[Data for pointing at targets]

## START

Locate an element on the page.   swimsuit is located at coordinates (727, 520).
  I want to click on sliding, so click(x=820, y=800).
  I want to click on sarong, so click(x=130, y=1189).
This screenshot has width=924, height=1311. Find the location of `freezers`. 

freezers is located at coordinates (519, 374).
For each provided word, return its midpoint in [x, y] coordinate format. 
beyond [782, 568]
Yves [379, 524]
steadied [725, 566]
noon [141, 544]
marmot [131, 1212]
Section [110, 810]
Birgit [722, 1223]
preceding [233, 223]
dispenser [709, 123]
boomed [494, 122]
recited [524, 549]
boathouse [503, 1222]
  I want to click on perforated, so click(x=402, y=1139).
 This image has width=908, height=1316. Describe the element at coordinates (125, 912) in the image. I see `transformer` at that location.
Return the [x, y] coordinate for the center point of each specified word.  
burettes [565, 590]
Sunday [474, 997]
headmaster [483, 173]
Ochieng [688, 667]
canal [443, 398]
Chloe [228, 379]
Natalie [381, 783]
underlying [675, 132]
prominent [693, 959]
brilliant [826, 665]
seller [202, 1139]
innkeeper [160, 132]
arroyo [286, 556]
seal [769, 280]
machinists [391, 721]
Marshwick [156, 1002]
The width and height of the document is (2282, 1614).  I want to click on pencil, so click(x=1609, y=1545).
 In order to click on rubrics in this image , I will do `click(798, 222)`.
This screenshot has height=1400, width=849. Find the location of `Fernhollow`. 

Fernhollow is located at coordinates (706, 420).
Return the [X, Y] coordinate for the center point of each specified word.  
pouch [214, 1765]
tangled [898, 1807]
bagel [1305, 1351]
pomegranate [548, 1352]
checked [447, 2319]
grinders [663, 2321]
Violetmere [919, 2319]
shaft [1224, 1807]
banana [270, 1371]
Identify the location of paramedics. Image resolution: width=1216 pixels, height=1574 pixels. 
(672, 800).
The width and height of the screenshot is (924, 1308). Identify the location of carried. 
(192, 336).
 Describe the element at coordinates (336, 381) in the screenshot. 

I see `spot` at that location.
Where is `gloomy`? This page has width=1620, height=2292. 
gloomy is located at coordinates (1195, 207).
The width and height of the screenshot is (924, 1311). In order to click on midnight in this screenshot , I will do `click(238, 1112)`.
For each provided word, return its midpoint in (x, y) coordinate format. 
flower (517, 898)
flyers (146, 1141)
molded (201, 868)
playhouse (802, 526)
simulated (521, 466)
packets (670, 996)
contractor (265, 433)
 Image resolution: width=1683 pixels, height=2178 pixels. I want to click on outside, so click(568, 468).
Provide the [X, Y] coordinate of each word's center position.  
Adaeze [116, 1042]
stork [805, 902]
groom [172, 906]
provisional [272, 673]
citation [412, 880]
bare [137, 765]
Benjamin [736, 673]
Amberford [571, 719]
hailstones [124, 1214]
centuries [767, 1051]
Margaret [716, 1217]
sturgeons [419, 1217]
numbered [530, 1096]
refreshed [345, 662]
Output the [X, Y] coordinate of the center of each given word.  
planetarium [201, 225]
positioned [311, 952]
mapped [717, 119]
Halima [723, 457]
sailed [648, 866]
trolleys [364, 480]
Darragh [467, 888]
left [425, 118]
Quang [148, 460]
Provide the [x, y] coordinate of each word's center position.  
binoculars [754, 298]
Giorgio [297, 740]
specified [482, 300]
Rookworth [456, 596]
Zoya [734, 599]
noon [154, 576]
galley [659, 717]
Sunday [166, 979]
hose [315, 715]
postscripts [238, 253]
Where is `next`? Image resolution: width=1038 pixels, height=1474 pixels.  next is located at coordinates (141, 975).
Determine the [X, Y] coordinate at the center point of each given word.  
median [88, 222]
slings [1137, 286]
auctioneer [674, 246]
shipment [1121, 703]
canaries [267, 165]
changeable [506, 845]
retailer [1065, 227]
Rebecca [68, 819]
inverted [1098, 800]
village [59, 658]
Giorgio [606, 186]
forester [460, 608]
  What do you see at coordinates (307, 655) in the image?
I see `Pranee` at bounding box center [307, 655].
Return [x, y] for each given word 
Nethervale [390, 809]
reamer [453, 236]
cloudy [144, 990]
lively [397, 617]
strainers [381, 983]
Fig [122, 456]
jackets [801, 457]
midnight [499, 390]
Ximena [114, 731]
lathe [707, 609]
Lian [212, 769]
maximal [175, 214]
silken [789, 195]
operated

## END

**SHORT TASK:**
Reproduce every line of the data above word for word, without changing anything.

**FULL OUTPUT:**
Locate an element on the page.   swimsuit is located at coordinates (727, 520).
  I want to click on sliding, so click(x=820, y=800).
  I want to click on sarong, so click(x=130, y=1189).
This screenshot has width=924, height=1311. Find the location of `freezers`. 

freezers is located at coordinates (519, 374).
For each provided word, return its midpoint in [x, y] coordinate format. 
beyond [782, 568]
Yves [379, 524]
steadied [725, 566]
noon [141, 544]
marmot [131, 1212]
Section [110, 810]
Birgit [722, 1223]
preceding [233, 223]
dispenser [709, 123]
boomed [494, 122]
recited [524, 549]
boathouse [503, 1222]
  I want to click on perforated, so click(x=402, y=1139).
 This image has width=908, height=1316. Describe the element at coordinates (125, 912) in the image. I see `transformer` at that location.
Return the [x, y] coordinate for the center point of each specified word.  
burettes [565, 590]
Sunday [474, 997]
headmaster [483, 173]
Ochieng [688, 667]
canal [443, 398]
Chloe [228, 379]
Natalie [381, 783]
underlying [675, 132]
prominent [693, 959]
brilliant [826, 665]
seller [202, 1139]
innkeeper [160, 132]
arroyo [286, 556]
seal [769, 280]
machinists [391, 721]
Marshwick [156, 1002]
The width and height of the document is (2282, 1614).  I want to click on pencil, so click(x=1609, y=1545).
 In order to click on rubrics in this image , I will do `click(798, 222)`.
This screenshot has height=1400, width=849. Find the location of `Fernhollow`. 

Fernhollow is located at coordinates (706, 420).
Return the [X, Y] coordinate for the center point of each specified word.  
pouch [214, 1765]
tangled [898, 1807]
bagel [1305, 1351]
pomegranate [548, 1352]
checked [447, 2319]
grinders [663, 2321]
Violetmere [919, 2319]
shaft [1224, 1807]
banana [270, 1371]
Identify the location of paramedics. Image resolution: width=1216 pixels, height=1574 pixels. 
(672, 800).
The width and height of the screenshot is (924, 1308). Identify the location of carried. 
(192, 336).
 Describe the element at coordinates (336, 381) in the screenshot. 

I see `spot` at that location.
Where is `gloomy`? This page has width=1620, height=2292. 
gloomy is located at coordinates (1195, 207).
The width and height of the screenshot is (924, 1311). In order to click on midnight in this screenshot , I will do `click(238, 1112)`.
For each provided word, return its midpoint in (x, y) coordinate format. 
flower (517, 898)
flyers (146, 1141)
molded (201, 868)
playhouse (802, 526)
simulated (521, 466)
packets (670, 996)
contractor (265, 433)
 Image resolution: width=1683 pixels, height=2178 pixels. I want to click on outside, so click(568, 468).
Provide the [X, Y] coordinate of each word's center position.  
Adaeze [116, 1042]
stork [805, 902]
groom [172, 906]
provisional [272, 673]
citation [412, 880]
bare [137, 765]
Benjamin [736, 673]
Amberford [571, 719]
hailstones [124, 1214]
centuries [767, 1051]
Margaret [716, 1217]
sturgeons [419, 1217]
numbered [530, 1096]
refreshed [345, 662]
Output the [X, Y] coordinate of the center of each given word.  
planetarium [201, 225]
positioned [311, 952]
mapped [717, 119]
Halima [723, 457]
sailed [648, 866]
trolleys [364, 480]
Darragh [467, 888]
left [425, 118]
Quang [148, 460]
Provide the [x, y] coordinate of each word's center position.  
binoculars [754, 298]
Giorgio [297, 740]
specified [482, 300]
Rookworth [456, 596]
Zoya [734, 599]
noon [154, 576]
galley [659, 717]
Sunday [166, 979]
hose [315, 715]
postscripts [238, 253]
Where is `next`? Image resolution: width=1038 pixels, height=1474 pixels.  next is located at coordinates (141, 975).
Determine the [X, Y] coordinate at the center point of each given word.  
median [88, 222]
slings [1137, 286]
auctioneer [674, 246]
shipment [1121, 703]
canaries [267, 165]
changeable [506, 845]
retailer [1065, 227]
Rebecca [68, 819]
inverted [1098, 800]
village [59, 658]
Giorgio [606, 186]
forester [460, 608]
  What do you see at coordinates (307, 655) in the image?
I see `Pranee` at bounding box center [307, 655].
Return [x, y] for each given word 
Nethervale [390, 809]
reamer [453, 236]
cloudy [144, 990]
lively [397, 617]
strainers [381, 983]
Fig [122, 456]
jackets [801, 457]
midnight [499, 390]
Ximena [114, 731]
lathe [707, 609]
Lian [212, 769]
maximal [175, 214]
silken [789, 195]
operated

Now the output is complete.